TASK DIRECTIONS: In the records below, find the line with "blue arrow: (227, 282)" and the line with "red arrow: (534, 365)". Print both exactly, along with every line between them, and no other line.

DATA EXCERPTS:
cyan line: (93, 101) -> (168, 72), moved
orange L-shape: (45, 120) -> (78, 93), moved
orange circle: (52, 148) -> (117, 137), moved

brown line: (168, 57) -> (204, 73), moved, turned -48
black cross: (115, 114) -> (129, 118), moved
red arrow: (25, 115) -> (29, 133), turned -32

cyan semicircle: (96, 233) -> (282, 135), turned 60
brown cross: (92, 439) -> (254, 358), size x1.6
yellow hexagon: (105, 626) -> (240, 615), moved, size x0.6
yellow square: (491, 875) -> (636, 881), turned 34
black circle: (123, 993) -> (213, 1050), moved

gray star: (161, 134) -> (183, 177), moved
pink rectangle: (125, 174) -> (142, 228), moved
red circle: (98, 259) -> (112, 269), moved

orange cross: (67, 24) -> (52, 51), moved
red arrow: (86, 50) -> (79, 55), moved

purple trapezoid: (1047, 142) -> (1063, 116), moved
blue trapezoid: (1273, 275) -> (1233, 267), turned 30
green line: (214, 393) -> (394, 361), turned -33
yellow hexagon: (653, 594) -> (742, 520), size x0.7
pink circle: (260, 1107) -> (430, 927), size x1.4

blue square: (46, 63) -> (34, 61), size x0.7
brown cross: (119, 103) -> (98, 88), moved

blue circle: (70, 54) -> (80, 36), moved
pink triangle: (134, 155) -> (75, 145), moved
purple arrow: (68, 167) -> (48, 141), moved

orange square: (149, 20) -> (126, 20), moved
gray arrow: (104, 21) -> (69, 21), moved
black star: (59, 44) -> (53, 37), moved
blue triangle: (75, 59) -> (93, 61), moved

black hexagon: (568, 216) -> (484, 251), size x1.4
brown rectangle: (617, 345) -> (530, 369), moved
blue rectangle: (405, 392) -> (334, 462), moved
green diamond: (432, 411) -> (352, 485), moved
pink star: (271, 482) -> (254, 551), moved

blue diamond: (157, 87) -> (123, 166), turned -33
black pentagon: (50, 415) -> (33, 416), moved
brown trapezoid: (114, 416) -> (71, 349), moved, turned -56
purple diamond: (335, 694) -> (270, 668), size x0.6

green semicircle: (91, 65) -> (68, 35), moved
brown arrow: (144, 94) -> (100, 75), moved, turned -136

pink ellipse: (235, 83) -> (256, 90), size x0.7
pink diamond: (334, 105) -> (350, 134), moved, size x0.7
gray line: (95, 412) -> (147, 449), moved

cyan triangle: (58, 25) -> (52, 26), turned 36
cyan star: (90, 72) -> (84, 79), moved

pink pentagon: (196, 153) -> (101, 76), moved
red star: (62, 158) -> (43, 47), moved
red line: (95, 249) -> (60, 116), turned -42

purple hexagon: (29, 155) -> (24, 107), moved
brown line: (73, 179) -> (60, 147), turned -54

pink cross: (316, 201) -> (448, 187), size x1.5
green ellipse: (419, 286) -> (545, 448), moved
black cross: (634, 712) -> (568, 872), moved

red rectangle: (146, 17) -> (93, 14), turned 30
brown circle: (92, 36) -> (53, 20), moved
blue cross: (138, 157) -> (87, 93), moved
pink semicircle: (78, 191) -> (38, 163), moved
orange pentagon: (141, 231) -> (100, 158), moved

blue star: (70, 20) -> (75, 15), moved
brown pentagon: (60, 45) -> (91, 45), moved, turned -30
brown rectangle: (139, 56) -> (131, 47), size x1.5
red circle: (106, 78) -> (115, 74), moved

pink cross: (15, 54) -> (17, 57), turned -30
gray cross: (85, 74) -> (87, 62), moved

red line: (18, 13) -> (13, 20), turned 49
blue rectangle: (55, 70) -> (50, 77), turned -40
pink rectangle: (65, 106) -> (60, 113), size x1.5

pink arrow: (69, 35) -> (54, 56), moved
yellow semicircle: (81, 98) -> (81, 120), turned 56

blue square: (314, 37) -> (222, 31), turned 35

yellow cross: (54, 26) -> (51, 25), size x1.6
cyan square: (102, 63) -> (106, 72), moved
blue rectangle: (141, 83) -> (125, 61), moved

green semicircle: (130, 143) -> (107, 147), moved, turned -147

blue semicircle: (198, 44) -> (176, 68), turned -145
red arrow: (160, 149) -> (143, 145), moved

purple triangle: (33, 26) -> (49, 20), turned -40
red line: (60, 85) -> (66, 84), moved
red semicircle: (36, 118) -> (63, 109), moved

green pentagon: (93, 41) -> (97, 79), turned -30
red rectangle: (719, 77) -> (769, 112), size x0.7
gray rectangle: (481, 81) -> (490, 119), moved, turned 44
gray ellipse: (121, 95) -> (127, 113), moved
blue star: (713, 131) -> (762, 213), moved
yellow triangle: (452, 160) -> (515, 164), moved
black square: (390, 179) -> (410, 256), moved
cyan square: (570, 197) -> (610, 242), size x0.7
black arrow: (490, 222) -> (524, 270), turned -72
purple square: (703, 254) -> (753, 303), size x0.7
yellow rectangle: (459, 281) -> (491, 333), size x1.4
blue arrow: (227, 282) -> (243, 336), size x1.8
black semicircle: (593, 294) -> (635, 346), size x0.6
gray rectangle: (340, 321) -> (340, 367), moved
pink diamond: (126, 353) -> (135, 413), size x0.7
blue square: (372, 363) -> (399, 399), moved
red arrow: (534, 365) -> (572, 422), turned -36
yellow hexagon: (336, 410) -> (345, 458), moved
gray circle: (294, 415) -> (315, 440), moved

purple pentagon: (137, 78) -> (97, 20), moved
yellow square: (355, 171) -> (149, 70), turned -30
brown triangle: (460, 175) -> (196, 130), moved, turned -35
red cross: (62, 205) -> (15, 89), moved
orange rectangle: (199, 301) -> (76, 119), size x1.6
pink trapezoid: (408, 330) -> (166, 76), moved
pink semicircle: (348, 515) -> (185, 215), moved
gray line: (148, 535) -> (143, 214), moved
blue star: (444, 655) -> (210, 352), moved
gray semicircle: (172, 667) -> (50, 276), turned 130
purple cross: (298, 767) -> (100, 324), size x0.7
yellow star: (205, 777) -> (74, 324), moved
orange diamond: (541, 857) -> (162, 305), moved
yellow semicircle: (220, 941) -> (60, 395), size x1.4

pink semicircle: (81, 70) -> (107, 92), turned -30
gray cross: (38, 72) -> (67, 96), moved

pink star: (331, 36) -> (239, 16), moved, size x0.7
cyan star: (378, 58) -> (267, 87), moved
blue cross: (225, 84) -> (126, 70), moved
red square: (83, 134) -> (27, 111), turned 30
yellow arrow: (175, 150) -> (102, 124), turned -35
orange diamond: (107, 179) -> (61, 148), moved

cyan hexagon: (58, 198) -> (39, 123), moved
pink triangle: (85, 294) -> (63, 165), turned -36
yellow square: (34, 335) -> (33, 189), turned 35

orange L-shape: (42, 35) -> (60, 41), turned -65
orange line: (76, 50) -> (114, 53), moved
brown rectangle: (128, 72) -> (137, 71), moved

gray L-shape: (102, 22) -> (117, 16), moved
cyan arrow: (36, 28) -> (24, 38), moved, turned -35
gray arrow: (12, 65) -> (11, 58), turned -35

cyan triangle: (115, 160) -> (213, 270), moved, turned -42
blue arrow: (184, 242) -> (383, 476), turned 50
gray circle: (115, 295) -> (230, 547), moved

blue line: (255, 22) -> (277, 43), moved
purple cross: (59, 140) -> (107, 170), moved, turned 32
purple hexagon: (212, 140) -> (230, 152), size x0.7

TASK RESULT:
blue arrow: (227, 282) -> (243, 336), size x1.8
black semicircle: (593, 294) -> (635, 346), size x0.6
gray rectangle: (340, 321) -> (340, 367), moved
pink diamond: (126, 353) -> (135, 413), size x0.7
blue square: (372, 363) -> (399, 399), moved
red arrow: (534, 365) -> (572, 422), turned -36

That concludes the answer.